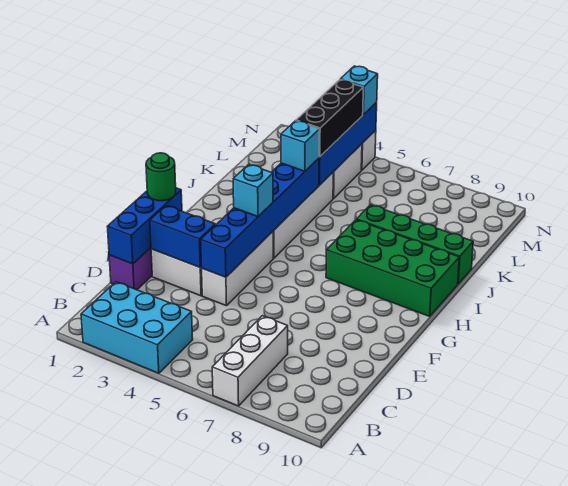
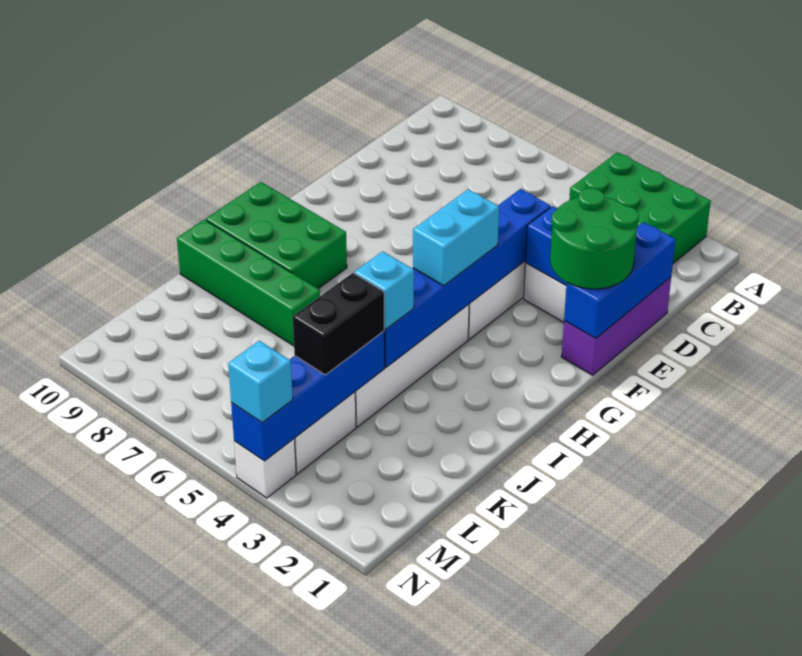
cyan brick A2:B4 level 1 -> green brick A2:B4 level 1
white brick A7:C7 level 1 -> none
green round brick F1 level 3 -> green round brick E1:F2 level 3
cyan brick G4 level 3 -> cyan brick G4:H4 level 3
green brick H7:I10 level 1 -> green brick H8:I10 level 1
black brick K4:M4 level 3 -> black brick K4:L4 level 3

----------------

Reproduce the material above in full, images excluded.

cyan brick A2:B4 level 1 -> green brick A2:B4 level 1
white brick A7:C7 level 1 -> none
green round brick F1 level 3 -> green round brick E1:F2 level 3
cyan brick G4 level 3 -> cyan brick G4:H4 level 3
green brick H7:I10 level 1 -> green brick H8:I10 level 1
black brick K4:M4 level 3 -> black brick K4:L4 level 3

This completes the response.